Work to be completed ::
Reproduce every line of the material below word for word, leaving out the pictures.
[Data shown start]
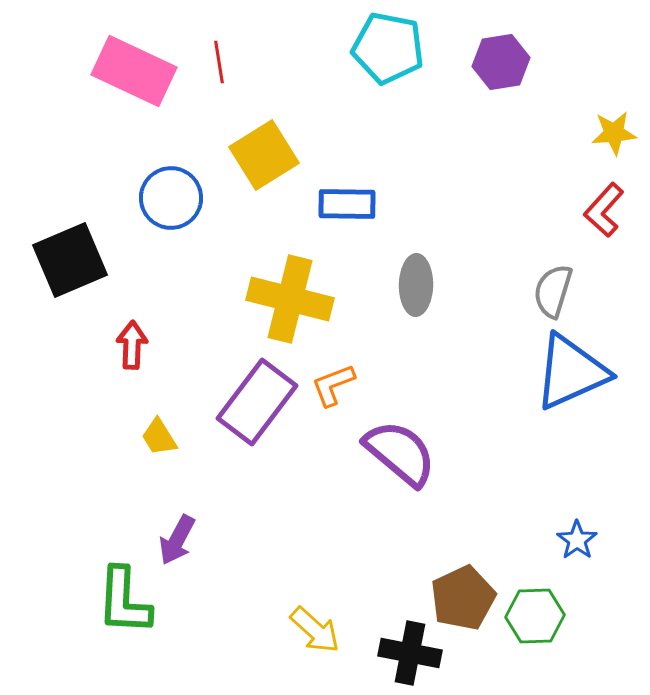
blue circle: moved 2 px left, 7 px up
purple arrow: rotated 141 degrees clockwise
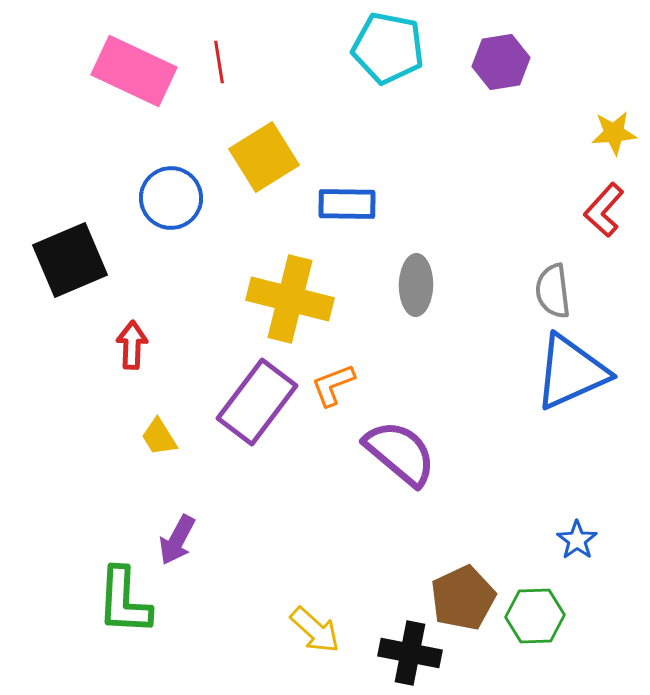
yellow square: moved 2 px down
gray semicircle: rotated 24 degrees counterclockwise
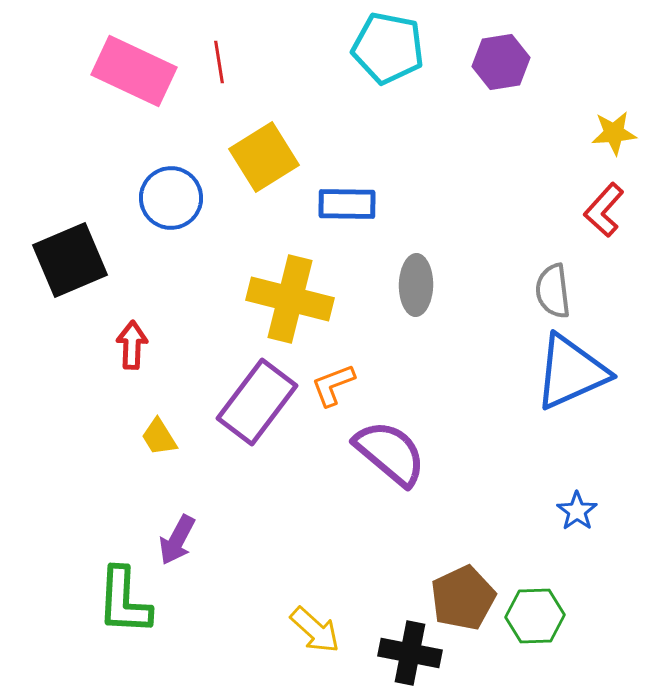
purple semicircle: moved 10 px left
blue star: moved 29 px up
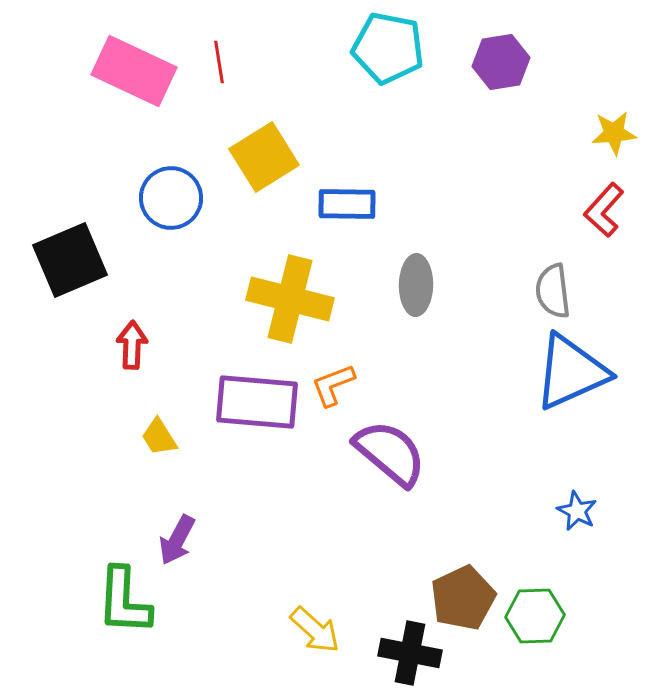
purple rectangle: rotated 58 degrees clockwise
blue star: rotated 9 degrees counterclockwise
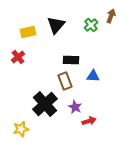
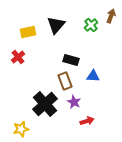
black rectangle: rotated 14 degrees clockwise
purple star: moved 1 px left, 5 px up
red arrow: moved 2 px left
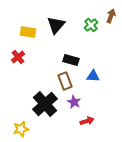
yellow rectangle: rotated 21 degrees clockwise
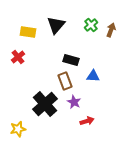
brown arrow: moved 14 px down
yellow star: moved 3 px left
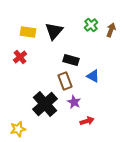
black triangle: moved 2 px left, 6 px down
red cross: moved 2 px right
blue triangle: rotated 24 degrees clockwise
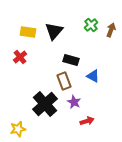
brown rectangle: moved 1 px left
[Data shown end]
Task solution ::
blue circle: moved 2 px left, 7 px up
purple arrow: rotated 141 degrees clockwise
yellow square: moved 2 px down
gray semicircle: rotated 24 degrees counterclockwise
purple semicircle: moved 10 px left
blue star: moved 29 px up
purple rectangle: rotated 58 degrees clockwise
blue star: rotated 9 degrees counterclockwise
black rectangle: rotated 14 degrees clockwise
purple star: moved 1 px left, 5 px up
red arrow: moved 2 px left
yellow rectangle: rotated 21 degrees clockwise
brown arrow: moved 14 px down
yellow star: moved 3 px left
black triangle: moved 2 px left, 6 px down
red cross: moved 2 px right
blue triangle: rotated 24 degrees clockwise
brown rectangle: moved 1 px left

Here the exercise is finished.